====== Input data ======

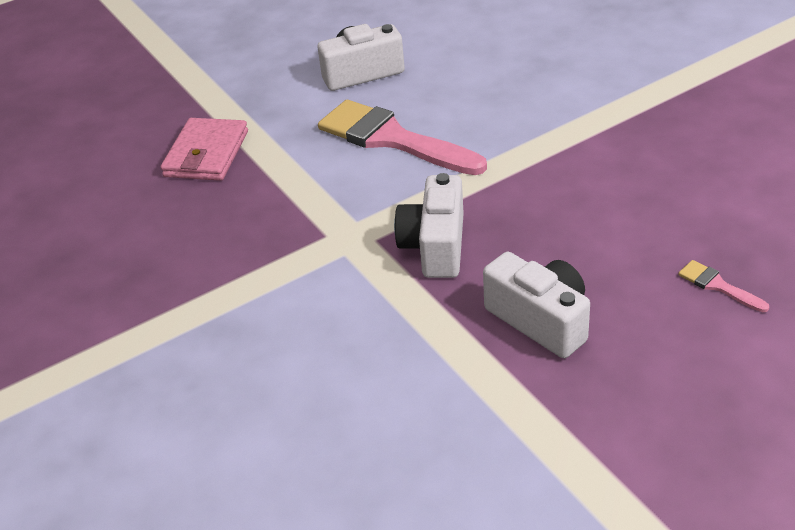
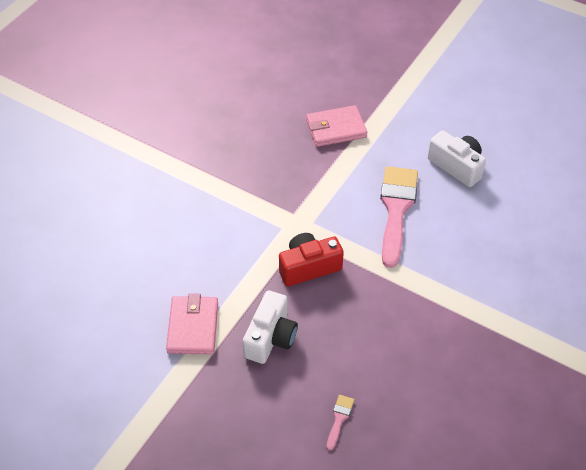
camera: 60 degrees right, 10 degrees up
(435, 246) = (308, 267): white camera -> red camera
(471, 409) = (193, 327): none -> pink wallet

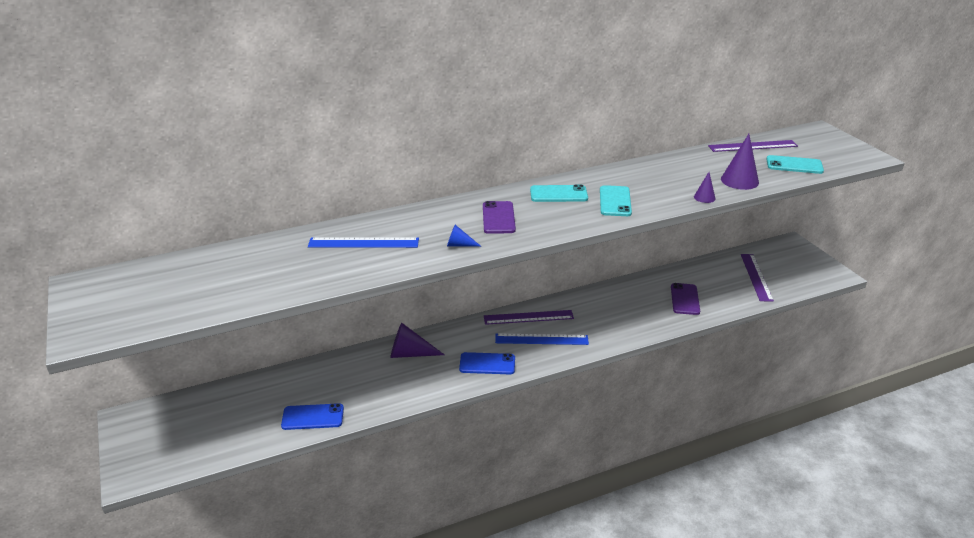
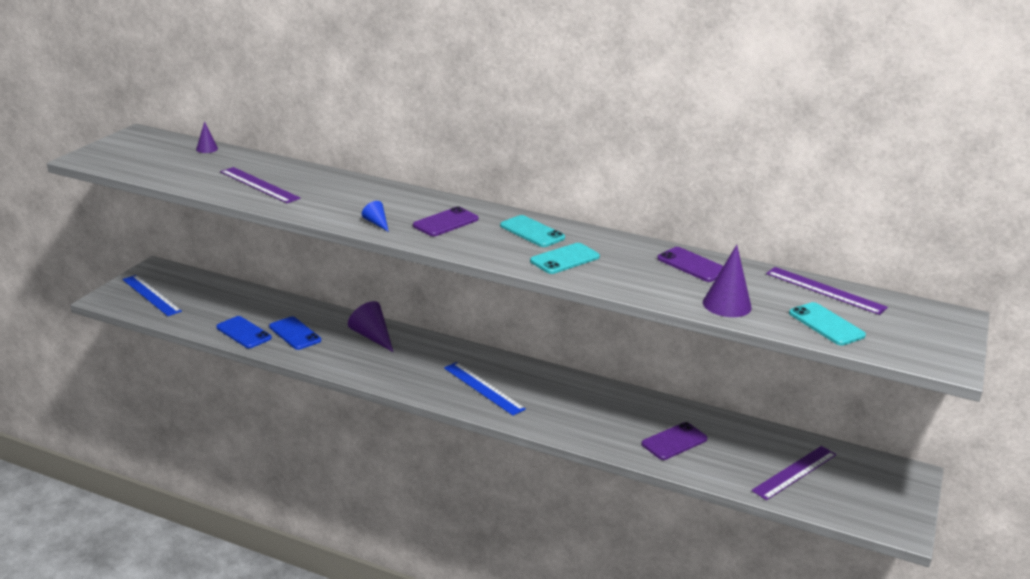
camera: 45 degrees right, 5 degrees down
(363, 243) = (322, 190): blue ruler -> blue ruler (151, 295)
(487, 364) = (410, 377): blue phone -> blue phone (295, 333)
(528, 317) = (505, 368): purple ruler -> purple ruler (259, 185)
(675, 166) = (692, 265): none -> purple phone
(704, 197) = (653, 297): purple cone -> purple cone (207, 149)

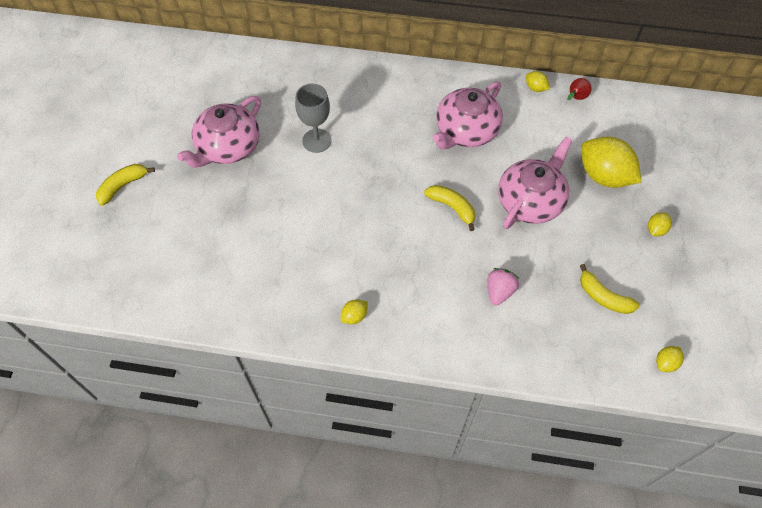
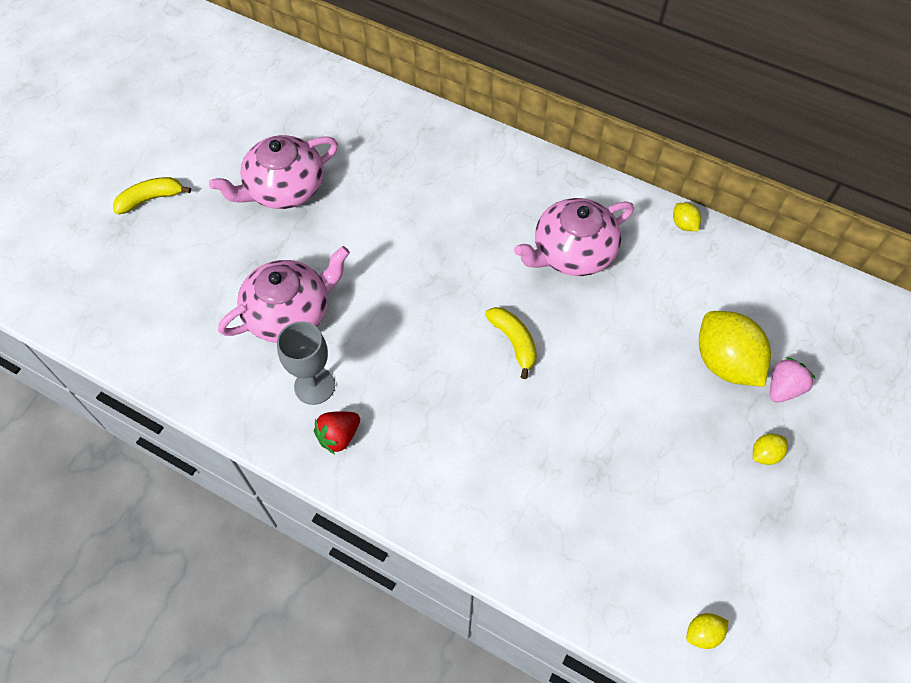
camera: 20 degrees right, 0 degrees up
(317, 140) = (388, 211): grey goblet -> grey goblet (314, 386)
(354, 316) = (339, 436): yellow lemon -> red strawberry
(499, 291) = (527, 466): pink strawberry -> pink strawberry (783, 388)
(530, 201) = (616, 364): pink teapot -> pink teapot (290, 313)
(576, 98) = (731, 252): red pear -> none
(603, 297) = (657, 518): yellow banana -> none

======

About this task:
Set down nothing but the lines from the one with "(317, 140) = (388, 211): grey" through the end of the records, keeping each line exactly as written and including both ends.

Task response:
(317, 140) = (388, 211): grey goblet -> grey goblet (314, 386)
(354, 316) = (339, 436): yellow lemon -> red strawberry
(499, 291) = (527, 466): pink strawberry -> pink strawberry (783, 388)
(530, 201) = (616, 364): pink teapot -> pink teapot (290, 313)
(576, 98) = (731, 252): red pear -> none
(603, 297) = (657, 518): yellow banana -> none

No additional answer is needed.